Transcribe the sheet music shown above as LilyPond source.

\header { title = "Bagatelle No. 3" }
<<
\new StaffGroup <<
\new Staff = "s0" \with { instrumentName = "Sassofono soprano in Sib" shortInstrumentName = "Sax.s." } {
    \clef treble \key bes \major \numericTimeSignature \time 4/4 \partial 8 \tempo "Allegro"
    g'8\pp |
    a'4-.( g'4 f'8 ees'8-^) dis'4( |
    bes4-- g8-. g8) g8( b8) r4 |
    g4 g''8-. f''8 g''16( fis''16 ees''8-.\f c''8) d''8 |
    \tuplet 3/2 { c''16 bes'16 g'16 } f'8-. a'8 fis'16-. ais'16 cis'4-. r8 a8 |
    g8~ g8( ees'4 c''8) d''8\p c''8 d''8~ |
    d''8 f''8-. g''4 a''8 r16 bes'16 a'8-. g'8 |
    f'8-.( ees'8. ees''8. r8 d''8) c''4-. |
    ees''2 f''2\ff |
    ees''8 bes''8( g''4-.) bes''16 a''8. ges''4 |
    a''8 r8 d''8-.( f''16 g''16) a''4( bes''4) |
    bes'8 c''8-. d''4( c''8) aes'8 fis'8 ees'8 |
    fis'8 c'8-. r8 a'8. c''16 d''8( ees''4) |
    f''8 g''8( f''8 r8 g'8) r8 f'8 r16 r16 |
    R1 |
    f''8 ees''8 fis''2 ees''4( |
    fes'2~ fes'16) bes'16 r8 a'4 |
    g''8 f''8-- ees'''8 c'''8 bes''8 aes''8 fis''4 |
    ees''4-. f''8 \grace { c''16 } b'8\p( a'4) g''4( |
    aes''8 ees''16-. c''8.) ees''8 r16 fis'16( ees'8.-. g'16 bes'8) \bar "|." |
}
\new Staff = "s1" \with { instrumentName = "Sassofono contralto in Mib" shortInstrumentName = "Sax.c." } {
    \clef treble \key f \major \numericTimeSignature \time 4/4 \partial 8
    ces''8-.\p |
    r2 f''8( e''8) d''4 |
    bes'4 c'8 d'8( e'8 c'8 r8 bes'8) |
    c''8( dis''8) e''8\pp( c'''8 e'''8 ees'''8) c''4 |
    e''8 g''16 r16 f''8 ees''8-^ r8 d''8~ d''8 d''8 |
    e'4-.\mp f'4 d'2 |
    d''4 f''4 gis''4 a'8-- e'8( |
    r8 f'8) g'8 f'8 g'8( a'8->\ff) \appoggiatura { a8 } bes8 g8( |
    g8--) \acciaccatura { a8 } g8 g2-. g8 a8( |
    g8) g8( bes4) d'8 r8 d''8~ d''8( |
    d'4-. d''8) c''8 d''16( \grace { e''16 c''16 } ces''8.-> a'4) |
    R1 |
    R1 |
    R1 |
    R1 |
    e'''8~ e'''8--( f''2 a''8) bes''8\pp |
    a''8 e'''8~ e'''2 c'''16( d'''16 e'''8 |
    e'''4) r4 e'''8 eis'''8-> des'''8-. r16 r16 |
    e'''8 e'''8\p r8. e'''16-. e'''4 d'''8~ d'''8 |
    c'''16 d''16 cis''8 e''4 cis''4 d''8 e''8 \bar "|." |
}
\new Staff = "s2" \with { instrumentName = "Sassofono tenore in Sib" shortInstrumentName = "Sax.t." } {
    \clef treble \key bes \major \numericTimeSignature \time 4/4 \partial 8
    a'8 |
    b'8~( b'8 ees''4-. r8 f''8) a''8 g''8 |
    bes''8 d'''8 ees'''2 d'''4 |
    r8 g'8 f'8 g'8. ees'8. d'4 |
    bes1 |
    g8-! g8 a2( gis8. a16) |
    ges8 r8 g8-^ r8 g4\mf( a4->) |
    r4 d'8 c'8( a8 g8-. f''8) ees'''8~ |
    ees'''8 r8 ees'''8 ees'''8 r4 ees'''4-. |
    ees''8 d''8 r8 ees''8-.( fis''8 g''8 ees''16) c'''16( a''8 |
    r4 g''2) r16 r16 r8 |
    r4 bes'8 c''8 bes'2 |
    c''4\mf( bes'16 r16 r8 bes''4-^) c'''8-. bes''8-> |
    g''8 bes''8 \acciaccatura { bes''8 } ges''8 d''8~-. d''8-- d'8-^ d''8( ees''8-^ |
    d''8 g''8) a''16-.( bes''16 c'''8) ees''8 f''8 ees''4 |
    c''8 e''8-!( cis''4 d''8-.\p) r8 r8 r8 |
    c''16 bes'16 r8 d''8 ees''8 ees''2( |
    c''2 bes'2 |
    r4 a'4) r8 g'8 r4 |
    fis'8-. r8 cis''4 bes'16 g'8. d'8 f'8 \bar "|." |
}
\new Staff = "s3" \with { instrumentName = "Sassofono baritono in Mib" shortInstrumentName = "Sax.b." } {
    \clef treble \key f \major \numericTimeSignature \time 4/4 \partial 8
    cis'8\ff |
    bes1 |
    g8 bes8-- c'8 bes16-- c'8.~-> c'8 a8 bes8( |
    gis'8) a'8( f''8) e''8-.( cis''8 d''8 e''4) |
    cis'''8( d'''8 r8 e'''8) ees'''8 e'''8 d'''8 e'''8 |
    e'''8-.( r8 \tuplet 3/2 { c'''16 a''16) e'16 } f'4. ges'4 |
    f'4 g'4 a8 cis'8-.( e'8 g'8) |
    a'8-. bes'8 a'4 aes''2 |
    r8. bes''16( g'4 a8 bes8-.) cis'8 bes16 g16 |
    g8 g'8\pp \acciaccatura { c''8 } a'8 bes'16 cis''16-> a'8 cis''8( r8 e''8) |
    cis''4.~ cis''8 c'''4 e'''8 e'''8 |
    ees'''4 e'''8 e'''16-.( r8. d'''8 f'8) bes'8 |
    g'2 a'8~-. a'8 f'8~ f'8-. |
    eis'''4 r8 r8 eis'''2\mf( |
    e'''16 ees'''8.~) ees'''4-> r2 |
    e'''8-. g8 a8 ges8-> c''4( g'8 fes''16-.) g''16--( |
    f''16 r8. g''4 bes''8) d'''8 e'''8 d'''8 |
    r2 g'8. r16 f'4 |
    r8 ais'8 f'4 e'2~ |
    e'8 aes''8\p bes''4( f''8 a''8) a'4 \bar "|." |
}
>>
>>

________________________

Gather every line of the material above that contains the word "with", where case must match.

\new Staff = "s0" \with { instrumentName = "Sassofono soprano in Sib" shortInstrumentName = "Sax.s." } {
\new Staff = "s1" \with { instrumentName = "Sassofono contralto in Mib" shortInstrumentName = "Sax.c." } {
\new Staff = "s2" \with { instrumentName = "Sassofono tenore in Sib" shortInstrumentName = "Sax.t." } {
\new Staff = "s3" \with { instrumentName = "Sassofono baritono in Mib" shortInstrumentName = "Sax.b." } {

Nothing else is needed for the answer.